↓↓↓

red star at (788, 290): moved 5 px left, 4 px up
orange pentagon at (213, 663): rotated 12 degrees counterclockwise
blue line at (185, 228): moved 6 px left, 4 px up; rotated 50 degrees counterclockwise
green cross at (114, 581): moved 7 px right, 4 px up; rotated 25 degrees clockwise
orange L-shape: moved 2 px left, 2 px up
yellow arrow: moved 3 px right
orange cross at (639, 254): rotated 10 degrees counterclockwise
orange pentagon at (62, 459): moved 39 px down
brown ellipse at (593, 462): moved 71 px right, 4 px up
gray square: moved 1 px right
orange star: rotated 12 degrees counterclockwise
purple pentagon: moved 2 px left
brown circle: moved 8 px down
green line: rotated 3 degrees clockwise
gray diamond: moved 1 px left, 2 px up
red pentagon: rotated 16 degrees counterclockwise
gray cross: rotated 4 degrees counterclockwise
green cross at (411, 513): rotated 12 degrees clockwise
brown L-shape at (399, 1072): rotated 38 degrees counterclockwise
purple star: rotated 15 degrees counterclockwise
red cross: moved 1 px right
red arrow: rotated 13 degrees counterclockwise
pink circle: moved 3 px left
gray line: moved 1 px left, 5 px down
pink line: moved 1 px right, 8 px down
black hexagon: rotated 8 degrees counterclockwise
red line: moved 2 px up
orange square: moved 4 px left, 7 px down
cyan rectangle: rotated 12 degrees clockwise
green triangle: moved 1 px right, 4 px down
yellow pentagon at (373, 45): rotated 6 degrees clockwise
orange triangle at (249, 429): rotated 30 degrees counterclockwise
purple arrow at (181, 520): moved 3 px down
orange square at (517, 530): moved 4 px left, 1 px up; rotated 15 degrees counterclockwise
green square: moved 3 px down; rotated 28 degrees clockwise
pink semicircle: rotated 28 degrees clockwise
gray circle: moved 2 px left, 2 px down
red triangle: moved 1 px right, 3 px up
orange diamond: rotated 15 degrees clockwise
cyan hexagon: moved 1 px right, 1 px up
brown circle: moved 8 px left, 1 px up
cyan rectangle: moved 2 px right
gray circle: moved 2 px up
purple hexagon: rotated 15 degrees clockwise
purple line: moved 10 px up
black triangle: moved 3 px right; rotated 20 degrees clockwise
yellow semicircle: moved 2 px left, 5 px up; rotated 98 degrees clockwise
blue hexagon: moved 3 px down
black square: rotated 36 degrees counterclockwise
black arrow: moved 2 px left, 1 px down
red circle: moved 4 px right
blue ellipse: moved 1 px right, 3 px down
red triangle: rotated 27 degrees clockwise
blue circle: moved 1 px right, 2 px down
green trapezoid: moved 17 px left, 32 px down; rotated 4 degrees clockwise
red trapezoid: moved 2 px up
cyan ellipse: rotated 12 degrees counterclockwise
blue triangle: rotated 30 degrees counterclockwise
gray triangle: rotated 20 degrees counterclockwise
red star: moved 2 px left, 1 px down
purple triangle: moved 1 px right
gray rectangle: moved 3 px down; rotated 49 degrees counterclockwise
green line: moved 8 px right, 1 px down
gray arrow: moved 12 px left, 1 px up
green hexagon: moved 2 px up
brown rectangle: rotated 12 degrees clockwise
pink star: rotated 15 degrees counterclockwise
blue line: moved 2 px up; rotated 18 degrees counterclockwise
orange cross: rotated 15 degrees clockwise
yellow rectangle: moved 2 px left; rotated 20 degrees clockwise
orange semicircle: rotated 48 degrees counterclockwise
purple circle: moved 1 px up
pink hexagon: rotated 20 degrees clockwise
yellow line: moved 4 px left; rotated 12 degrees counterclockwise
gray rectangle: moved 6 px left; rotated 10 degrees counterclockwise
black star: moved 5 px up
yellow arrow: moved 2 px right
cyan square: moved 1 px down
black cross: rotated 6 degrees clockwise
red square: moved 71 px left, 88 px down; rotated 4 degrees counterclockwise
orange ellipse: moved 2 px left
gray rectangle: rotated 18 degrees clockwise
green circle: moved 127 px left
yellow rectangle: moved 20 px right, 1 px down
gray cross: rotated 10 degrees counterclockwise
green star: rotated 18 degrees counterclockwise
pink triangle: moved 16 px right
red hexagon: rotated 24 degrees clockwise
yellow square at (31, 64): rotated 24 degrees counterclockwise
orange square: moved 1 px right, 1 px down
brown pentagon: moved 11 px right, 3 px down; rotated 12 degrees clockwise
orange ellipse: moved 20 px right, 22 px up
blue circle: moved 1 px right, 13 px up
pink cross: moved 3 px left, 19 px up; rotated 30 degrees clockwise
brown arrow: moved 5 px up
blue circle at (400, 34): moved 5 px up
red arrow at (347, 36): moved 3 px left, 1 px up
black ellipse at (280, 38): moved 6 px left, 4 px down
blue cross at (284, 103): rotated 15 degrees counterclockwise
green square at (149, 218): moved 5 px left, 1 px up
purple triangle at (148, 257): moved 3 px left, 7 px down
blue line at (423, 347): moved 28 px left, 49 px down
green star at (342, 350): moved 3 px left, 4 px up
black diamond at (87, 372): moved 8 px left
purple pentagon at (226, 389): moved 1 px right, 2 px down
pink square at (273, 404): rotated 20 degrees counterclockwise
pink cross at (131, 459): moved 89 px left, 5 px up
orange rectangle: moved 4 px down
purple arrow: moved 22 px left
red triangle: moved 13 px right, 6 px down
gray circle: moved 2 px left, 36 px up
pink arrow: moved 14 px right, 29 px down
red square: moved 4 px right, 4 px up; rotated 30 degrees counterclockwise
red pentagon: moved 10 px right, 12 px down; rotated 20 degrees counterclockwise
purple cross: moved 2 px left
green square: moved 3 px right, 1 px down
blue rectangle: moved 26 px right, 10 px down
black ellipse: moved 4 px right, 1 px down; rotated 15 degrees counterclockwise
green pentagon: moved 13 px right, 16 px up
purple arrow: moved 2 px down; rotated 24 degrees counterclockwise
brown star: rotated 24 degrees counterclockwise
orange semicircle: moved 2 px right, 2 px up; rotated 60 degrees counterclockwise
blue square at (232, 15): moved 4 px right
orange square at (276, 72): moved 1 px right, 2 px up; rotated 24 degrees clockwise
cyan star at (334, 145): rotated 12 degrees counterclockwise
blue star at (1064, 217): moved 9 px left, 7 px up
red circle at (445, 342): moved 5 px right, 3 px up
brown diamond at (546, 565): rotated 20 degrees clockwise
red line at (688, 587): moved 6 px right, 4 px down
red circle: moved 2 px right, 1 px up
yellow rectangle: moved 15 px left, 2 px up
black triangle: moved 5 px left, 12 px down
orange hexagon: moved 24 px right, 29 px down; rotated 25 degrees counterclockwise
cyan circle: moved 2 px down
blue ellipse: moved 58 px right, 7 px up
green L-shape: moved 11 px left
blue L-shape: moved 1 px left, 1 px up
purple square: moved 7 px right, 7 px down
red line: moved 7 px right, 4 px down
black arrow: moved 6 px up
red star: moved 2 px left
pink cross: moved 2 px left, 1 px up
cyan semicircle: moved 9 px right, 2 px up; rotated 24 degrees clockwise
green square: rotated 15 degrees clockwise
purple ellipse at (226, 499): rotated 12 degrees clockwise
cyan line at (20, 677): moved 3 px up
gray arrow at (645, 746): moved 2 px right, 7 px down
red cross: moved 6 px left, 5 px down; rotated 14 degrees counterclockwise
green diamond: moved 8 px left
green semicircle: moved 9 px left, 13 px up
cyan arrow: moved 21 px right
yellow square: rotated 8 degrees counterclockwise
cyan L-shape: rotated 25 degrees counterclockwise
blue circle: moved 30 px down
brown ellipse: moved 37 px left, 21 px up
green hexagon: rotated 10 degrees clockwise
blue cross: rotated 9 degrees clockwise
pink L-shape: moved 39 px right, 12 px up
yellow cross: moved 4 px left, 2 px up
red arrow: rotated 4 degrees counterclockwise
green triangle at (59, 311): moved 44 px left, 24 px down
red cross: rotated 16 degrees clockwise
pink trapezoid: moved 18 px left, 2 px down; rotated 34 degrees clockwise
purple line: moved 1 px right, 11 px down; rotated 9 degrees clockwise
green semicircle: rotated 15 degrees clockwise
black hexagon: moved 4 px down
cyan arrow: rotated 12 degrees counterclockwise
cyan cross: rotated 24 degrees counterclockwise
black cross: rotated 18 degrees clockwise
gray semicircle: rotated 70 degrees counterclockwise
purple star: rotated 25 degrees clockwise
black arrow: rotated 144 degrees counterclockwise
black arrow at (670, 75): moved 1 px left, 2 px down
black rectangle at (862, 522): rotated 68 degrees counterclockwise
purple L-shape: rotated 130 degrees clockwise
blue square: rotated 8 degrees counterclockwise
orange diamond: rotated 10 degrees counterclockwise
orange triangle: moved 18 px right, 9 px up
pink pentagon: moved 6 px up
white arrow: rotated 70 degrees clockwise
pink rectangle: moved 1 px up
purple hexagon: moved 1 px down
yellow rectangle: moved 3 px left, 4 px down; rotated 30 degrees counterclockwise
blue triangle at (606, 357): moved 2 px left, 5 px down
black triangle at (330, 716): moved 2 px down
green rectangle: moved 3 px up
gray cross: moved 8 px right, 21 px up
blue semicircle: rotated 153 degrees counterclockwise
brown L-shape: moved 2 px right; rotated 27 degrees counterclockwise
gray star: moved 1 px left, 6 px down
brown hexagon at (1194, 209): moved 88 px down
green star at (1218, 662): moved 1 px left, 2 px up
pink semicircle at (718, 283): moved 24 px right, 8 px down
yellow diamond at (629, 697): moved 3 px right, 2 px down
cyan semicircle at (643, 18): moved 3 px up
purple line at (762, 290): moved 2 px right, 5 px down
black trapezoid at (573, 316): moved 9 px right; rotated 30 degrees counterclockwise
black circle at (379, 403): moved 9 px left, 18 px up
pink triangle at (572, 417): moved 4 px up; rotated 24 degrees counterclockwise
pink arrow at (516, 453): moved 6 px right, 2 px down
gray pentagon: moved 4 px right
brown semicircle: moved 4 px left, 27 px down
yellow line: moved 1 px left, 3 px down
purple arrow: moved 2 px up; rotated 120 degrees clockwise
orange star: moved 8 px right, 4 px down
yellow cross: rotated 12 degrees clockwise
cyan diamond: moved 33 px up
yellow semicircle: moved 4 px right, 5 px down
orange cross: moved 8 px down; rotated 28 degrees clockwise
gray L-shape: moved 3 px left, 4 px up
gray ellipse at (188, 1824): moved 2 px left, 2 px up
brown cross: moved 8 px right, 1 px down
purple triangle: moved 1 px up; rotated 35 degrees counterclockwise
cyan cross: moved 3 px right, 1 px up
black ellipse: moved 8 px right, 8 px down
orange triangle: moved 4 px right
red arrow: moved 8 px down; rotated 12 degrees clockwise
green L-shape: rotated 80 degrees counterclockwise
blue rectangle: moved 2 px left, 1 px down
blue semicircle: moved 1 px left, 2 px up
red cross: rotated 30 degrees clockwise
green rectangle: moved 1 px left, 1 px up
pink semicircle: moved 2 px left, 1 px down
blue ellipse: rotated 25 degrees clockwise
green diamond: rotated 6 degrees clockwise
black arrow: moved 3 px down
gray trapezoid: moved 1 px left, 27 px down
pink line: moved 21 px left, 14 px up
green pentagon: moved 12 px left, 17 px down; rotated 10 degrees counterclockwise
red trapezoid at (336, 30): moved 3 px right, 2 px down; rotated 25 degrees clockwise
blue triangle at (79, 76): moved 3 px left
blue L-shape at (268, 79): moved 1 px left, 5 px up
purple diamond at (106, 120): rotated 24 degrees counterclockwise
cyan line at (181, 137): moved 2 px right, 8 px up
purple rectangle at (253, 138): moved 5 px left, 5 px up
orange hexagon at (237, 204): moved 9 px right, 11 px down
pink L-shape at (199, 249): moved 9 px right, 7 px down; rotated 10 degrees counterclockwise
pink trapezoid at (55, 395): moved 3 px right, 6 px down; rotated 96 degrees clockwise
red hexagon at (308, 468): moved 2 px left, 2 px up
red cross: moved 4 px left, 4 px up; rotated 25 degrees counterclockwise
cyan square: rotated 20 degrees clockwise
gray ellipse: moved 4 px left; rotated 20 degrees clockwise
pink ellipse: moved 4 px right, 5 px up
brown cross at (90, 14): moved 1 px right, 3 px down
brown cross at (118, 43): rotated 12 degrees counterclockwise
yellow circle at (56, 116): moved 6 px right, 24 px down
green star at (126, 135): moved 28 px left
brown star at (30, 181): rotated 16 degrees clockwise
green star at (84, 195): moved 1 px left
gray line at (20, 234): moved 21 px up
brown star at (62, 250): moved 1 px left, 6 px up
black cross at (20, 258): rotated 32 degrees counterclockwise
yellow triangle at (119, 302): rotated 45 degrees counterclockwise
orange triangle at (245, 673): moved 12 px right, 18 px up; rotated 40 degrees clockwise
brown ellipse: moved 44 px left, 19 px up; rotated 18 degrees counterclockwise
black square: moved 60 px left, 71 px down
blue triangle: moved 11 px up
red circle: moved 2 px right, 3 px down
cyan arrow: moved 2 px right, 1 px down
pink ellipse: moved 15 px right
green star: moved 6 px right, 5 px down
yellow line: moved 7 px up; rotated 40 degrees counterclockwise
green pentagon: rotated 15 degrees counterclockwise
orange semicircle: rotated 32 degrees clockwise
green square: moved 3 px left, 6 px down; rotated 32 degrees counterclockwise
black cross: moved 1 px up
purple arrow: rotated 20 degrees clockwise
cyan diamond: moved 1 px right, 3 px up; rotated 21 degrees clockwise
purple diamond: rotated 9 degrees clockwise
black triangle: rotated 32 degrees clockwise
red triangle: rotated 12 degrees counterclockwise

↑↑↑

WHAT THE TASK REQUIRES | Starting with the first line of the rows above and going on through the line with "pink circle: moved 3 px left", give those lines as a numbered list, leaving out any blank lines.

FINISHED TASK |
1. red star at (788, 290): moved 5 px left, 4 px up
2. orange pentagon at (213, 663): rotated 12 degrees counterclockwise
3. blue line at (185, 228): moved 6 px left, 4 px up; rotated 50 degrees counterclockwise
4. green cross at (114, 581): moved 7 px right, 4 px up; rotated 25 degrees clockwise
5. orange L-shape: moved 2 px left, 2 px up
6. yellow arrow: moved 3 px right
7. orange cross at (639, 254): rotated 10 degrees counterclockwise
8. orange pentagon at (62, 459): moved 39 px down
9. brown ellipse at (593, 462): moved 71 px right, 4 px up
10. gray square: moved 1 px right
11. orange star: rotated 12 degrees counterclockwise
12. purple pentagon: moved 2 px left
13. brown circle: moved 8 px down
14. green line: rotated 3 degrees clockwise
15. gray diamond: moved 1 px left, 2 px up
16. red pentagon: rotated 16 degrees counterclockwise
17. gray cross: rotated 4 degrees counterclockwise
18. green cross at (411, 513): rotated 12 degrees clockwise
19. brown L-shape at (399, 1072): rotated 38 degrees counterclockwise
20. purple star: rotated 15 degrees counterclockwise
21. red cross: moved 1 px right
22. red arrow: rotated 13 degrees counterclockwise
23. pink circle: moved 3 px left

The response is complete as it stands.